(Exercise description): Of all the entries below, only the lines from the one with "orange glasses: 7 -> 9" up to and including the one with "yellow glasses: 1 -> 3" are to be duplicated exactly.

Top of Data supplied

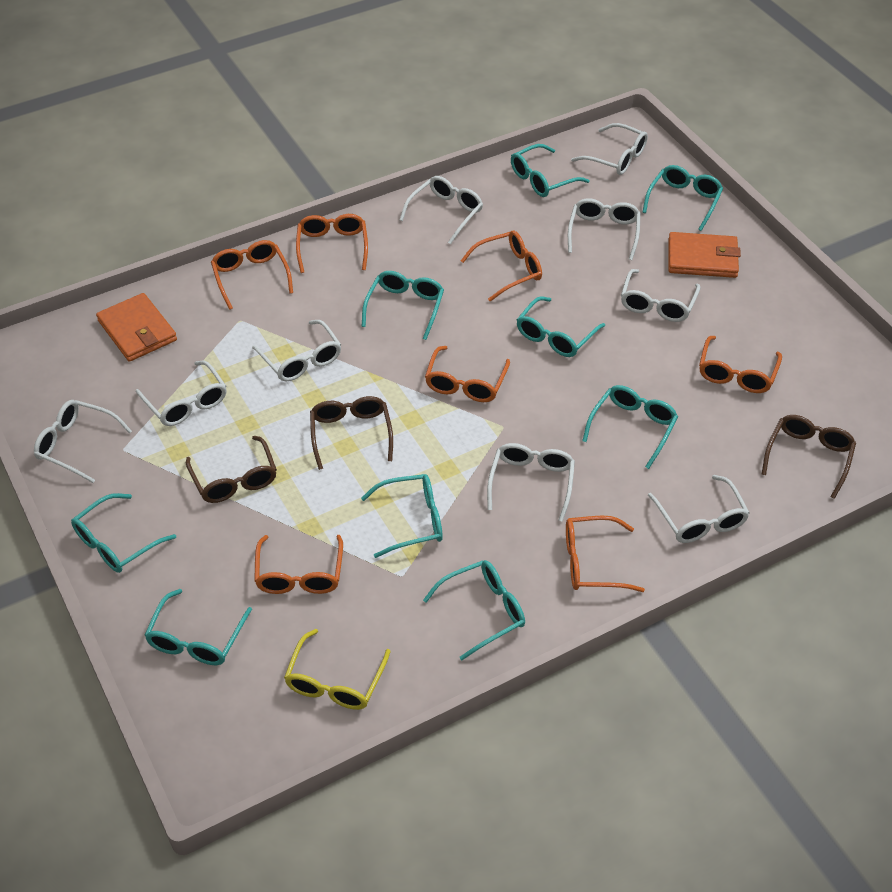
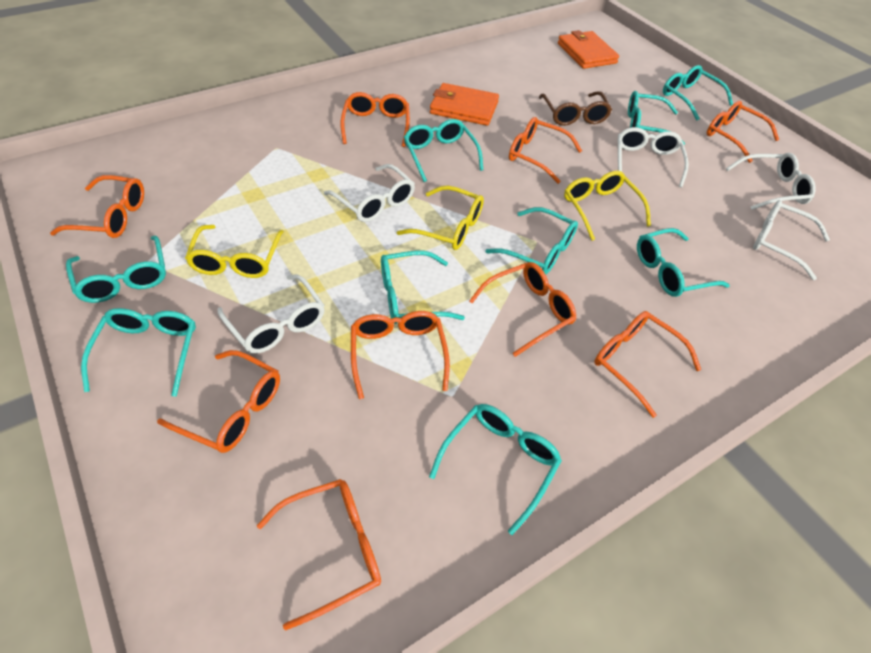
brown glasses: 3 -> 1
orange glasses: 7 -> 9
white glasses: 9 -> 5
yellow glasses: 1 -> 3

Bottom of Data supplied
Top of Data supplied

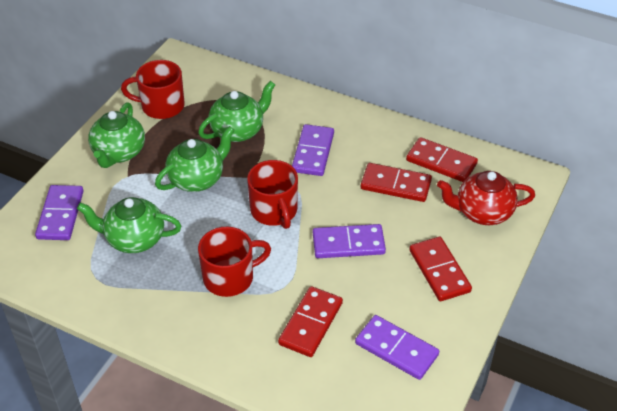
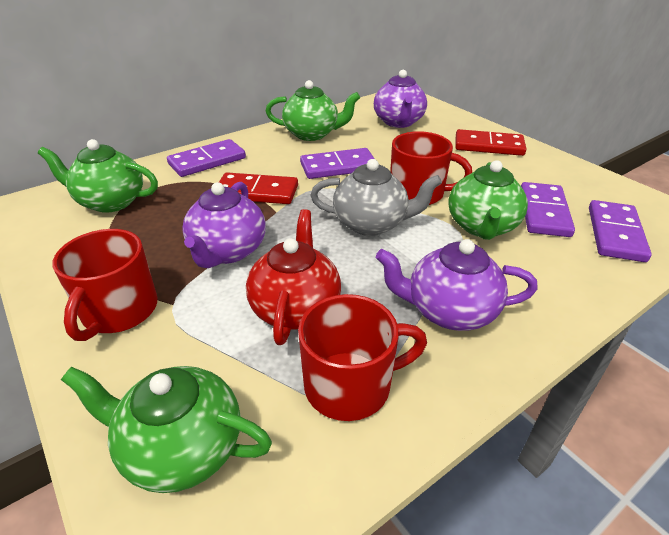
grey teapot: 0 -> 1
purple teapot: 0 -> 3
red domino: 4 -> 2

Bottom of Data supplied

(Result):
orange glasses: 7 -> 9
white glasses: 9 -> 5
yellow glasses: 1 -> 3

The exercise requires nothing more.